**Your objective**
Filter the data for "none" and copy matching lines.

**Data for the task**

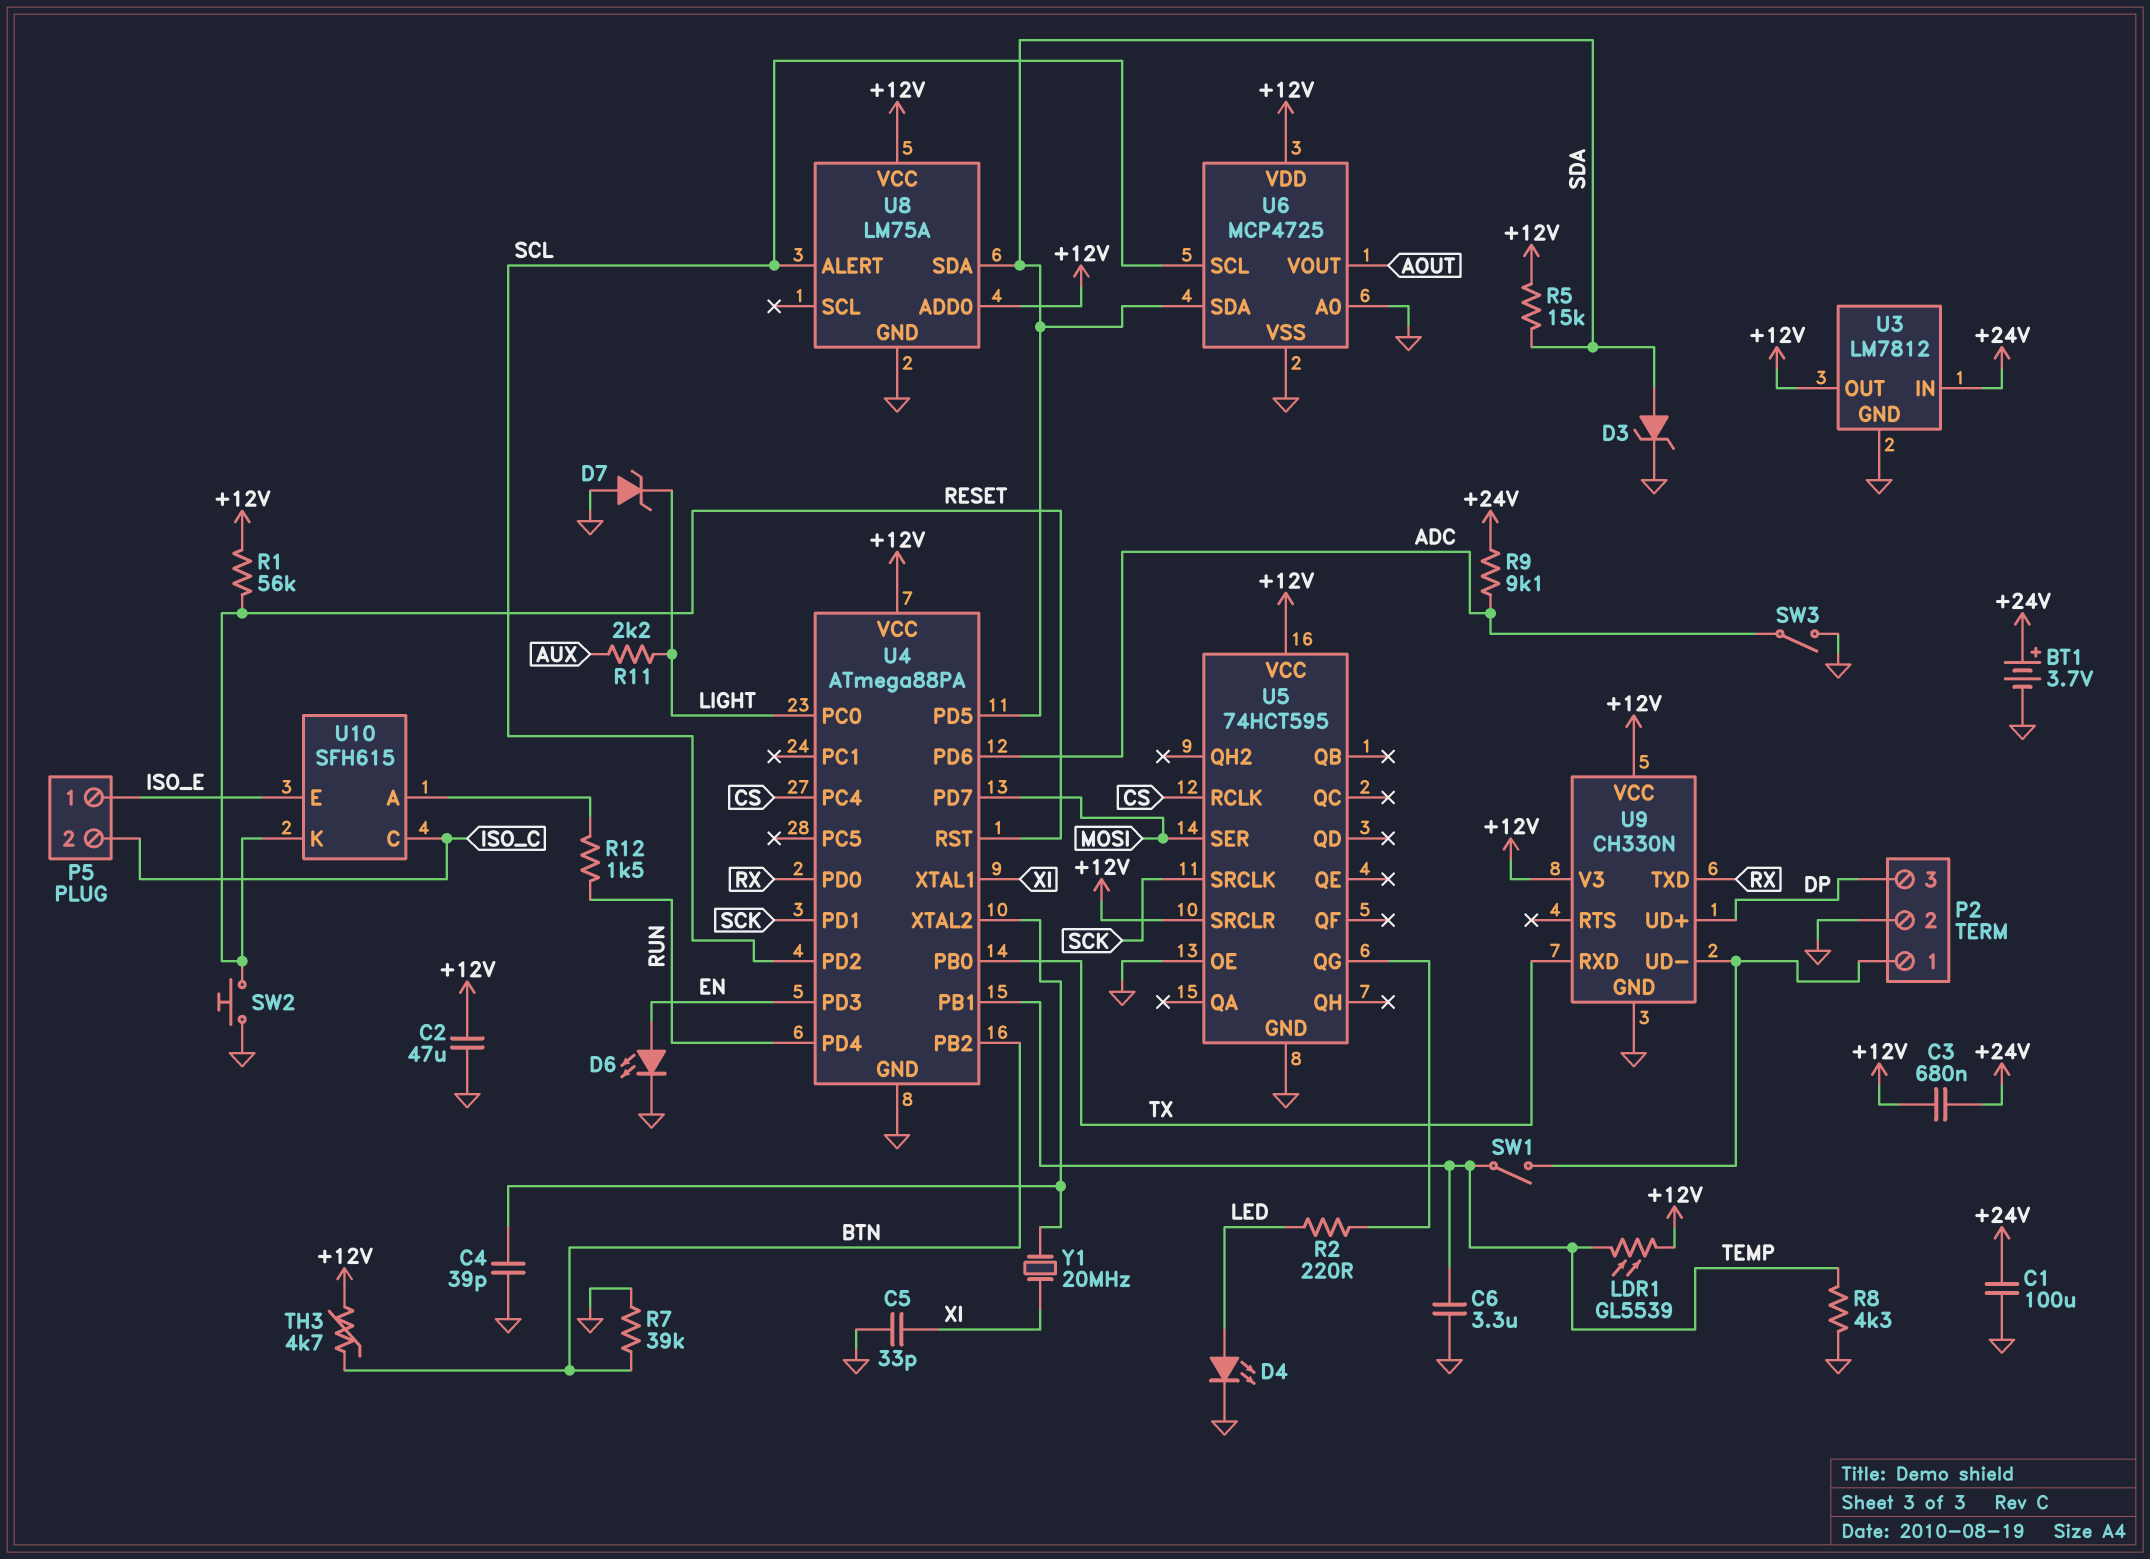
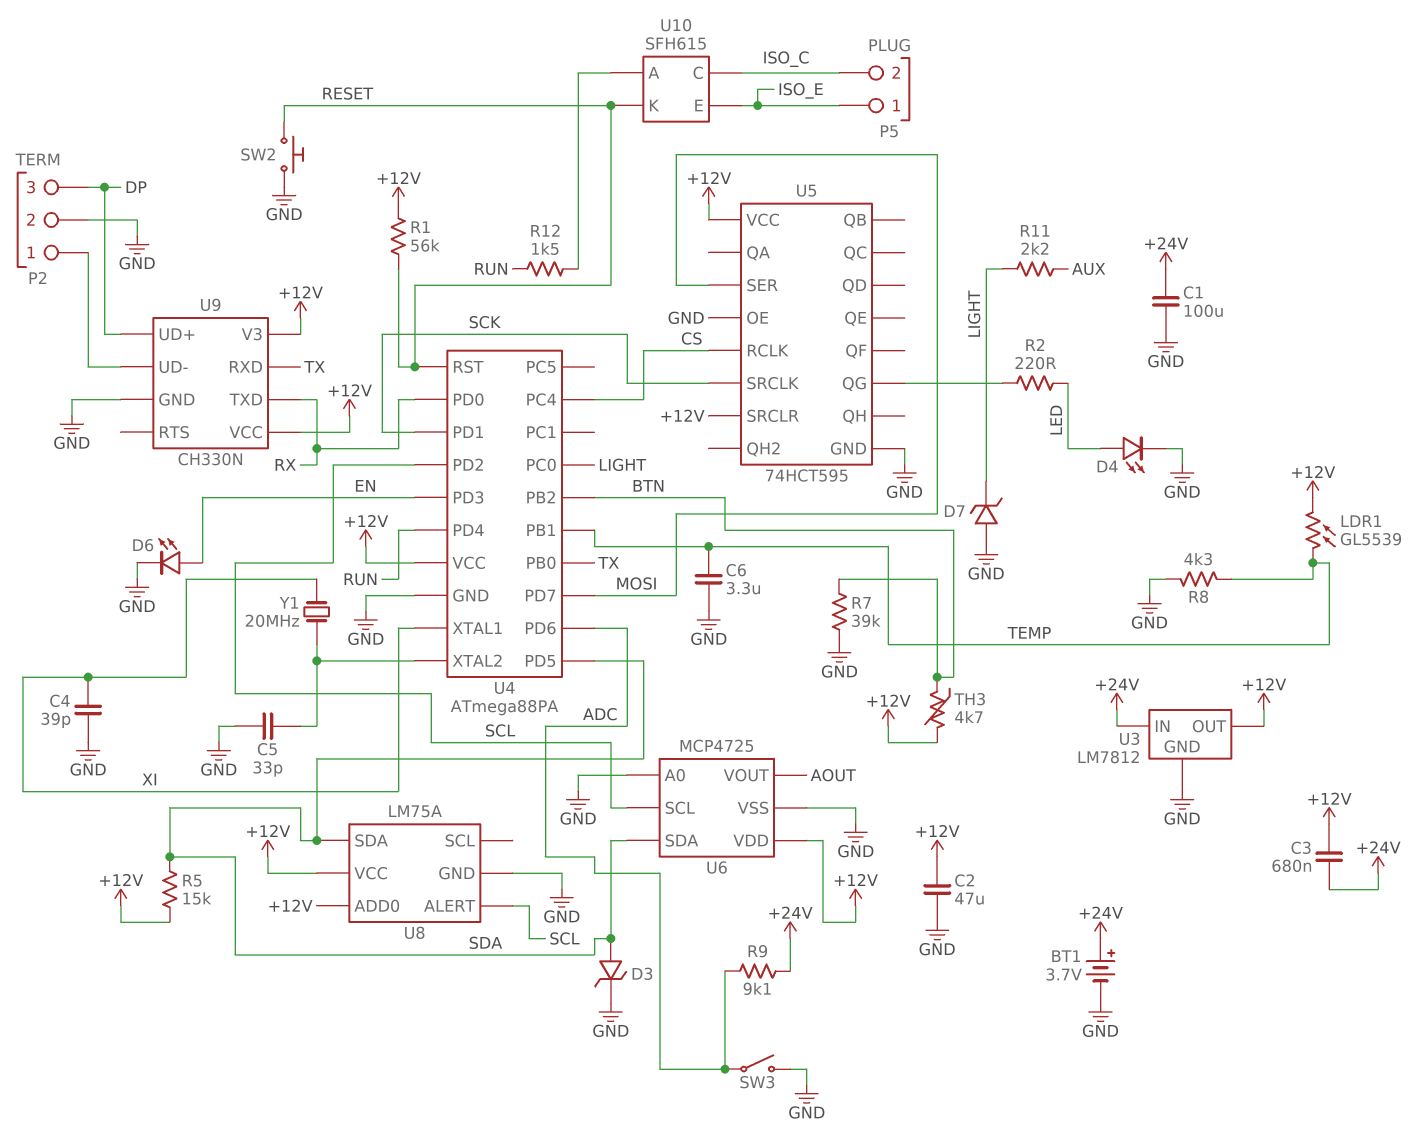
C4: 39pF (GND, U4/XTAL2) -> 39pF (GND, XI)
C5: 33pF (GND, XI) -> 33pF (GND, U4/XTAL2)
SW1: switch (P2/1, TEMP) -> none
* * *
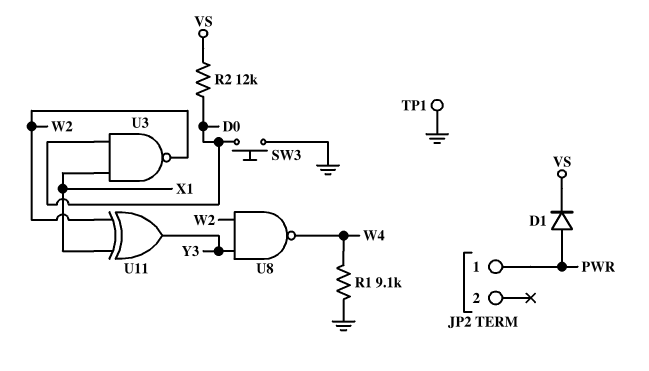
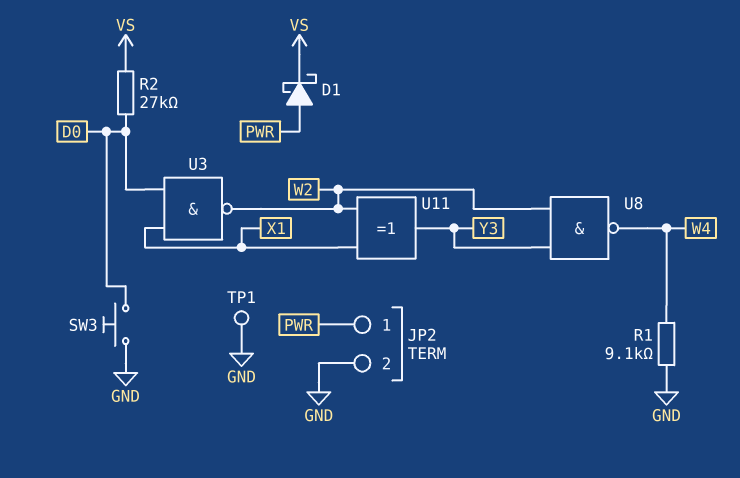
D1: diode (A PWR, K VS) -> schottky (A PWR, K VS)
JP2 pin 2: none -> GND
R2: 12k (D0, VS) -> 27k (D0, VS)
--
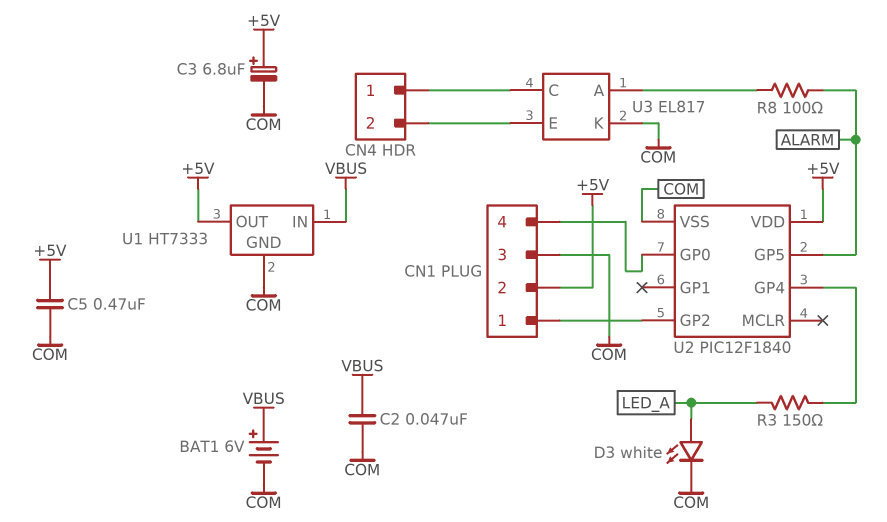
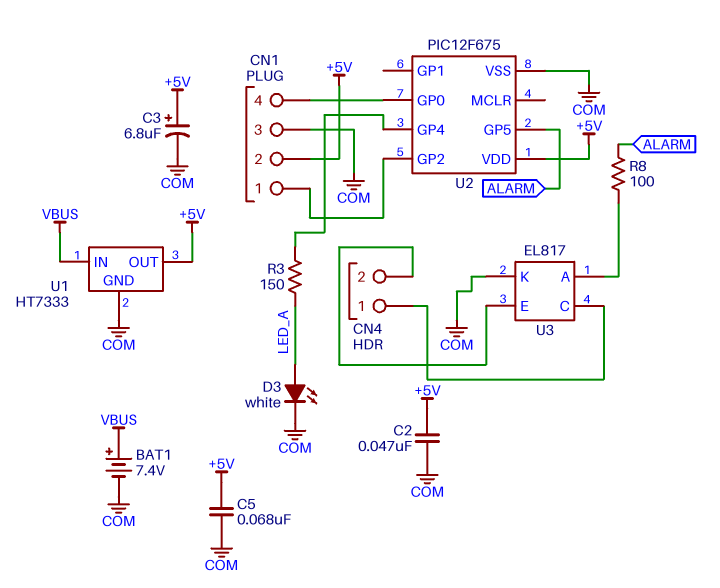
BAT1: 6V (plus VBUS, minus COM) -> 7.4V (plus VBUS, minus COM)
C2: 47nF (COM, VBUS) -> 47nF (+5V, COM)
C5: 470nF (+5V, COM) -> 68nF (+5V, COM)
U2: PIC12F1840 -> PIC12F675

**Written solution**
SW1: switch (P2/1, TEMP) -> none
JP2 pin 2: none -> GND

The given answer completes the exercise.